WAS ZU TUN IST »
Stelle den Abschnitt von der Zeile mit „putters (776, 633)“ bis einschließlich der Zeile mit „coordinates (1123, 842).“ als CSV mit den zwei Spalten „Text“ und „Antwort“ dar, wobei jeder Datensatz einen Text und seine Antwort enthält. Setze beide Felder in Anführungszeichen und ersetze Zeilenumbrüche durch Leerzeichen.

|---|

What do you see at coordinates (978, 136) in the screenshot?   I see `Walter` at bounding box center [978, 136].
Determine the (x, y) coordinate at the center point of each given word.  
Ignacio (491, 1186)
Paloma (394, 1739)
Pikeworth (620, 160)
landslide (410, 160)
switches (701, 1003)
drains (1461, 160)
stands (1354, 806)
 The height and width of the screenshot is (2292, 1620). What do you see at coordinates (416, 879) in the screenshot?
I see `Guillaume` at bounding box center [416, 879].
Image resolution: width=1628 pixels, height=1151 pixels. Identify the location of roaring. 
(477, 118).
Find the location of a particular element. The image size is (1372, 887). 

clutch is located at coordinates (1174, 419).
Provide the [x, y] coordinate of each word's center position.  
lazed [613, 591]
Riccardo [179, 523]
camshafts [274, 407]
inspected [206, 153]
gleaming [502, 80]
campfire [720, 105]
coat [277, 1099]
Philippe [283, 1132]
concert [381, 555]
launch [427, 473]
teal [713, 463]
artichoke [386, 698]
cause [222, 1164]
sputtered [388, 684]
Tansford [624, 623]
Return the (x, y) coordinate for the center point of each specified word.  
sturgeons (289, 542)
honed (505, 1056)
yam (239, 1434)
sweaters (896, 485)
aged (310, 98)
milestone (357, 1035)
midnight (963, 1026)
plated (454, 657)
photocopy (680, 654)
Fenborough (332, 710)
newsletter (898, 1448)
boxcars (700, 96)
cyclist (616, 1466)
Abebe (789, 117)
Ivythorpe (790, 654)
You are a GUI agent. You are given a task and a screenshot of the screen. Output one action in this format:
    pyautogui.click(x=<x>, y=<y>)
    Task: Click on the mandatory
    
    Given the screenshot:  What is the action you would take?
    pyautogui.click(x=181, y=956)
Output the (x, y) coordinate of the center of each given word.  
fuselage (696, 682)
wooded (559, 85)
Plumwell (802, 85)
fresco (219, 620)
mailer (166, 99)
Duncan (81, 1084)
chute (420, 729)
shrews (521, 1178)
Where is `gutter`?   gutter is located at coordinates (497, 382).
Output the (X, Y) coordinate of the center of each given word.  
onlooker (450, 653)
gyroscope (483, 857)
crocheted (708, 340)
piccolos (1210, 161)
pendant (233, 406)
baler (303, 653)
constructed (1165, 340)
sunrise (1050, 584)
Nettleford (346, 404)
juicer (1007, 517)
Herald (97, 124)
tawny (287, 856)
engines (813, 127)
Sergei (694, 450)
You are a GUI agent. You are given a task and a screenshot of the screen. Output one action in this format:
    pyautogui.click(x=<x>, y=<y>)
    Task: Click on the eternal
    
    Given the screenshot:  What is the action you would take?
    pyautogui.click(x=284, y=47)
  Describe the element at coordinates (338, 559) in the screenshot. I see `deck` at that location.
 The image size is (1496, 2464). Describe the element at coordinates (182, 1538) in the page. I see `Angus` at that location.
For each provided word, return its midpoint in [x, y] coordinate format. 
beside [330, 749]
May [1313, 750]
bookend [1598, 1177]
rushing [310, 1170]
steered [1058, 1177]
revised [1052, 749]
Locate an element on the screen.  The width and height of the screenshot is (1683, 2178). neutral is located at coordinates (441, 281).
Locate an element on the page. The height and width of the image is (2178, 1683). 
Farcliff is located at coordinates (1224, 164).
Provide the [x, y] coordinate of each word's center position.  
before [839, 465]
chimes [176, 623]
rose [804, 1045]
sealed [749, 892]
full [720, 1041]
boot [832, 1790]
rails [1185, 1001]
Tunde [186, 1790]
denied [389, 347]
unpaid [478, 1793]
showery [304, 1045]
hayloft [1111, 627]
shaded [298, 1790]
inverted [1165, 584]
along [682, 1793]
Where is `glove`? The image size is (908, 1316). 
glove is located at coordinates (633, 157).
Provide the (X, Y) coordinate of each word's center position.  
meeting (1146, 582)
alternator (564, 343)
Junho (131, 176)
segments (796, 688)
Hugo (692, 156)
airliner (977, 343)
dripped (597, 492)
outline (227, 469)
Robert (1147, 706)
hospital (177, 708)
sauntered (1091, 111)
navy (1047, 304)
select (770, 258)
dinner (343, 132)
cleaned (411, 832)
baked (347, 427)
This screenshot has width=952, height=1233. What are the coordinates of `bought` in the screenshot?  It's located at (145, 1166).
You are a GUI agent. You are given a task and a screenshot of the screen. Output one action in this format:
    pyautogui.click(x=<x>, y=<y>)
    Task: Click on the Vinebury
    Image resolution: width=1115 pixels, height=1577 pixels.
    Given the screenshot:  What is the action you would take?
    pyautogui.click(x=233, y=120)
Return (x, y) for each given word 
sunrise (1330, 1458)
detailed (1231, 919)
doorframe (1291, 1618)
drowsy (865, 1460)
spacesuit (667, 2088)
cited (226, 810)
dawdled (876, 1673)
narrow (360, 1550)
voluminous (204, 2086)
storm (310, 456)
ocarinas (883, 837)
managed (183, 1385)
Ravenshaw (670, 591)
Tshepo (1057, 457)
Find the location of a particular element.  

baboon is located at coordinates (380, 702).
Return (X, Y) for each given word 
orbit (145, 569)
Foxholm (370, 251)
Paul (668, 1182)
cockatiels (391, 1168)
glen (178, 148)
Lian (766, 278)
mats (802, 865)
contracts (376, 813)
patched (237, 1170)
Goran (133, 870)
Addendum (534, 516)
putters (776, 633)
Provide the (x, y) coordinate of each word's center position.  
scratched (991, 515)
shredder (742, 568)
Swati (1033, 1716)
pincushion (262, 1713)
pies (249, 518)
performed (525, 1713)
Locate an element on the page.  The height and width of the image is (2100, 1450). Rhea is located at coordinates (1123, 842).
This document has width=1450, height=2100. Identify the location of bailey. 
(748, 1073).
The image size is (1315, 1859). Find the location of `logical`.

|---|

SCHRIFTLICHE ANTWORT »
Text,Antwort
"putters","(776, 633)"
"Provide the (x, y) coordinate of each word's center position. scratched","(991, 515)"
"shredder","(742, 568)"
"Swati","(1033, 1716)"
"pincushion","(262, 1713)"
"pies","(249, 518)"
"performed","(525, 1713)"
"Locate an element on the page.","The height and width of the image is (2100, 1450). Rhea is located at coordinates (1123, 842)."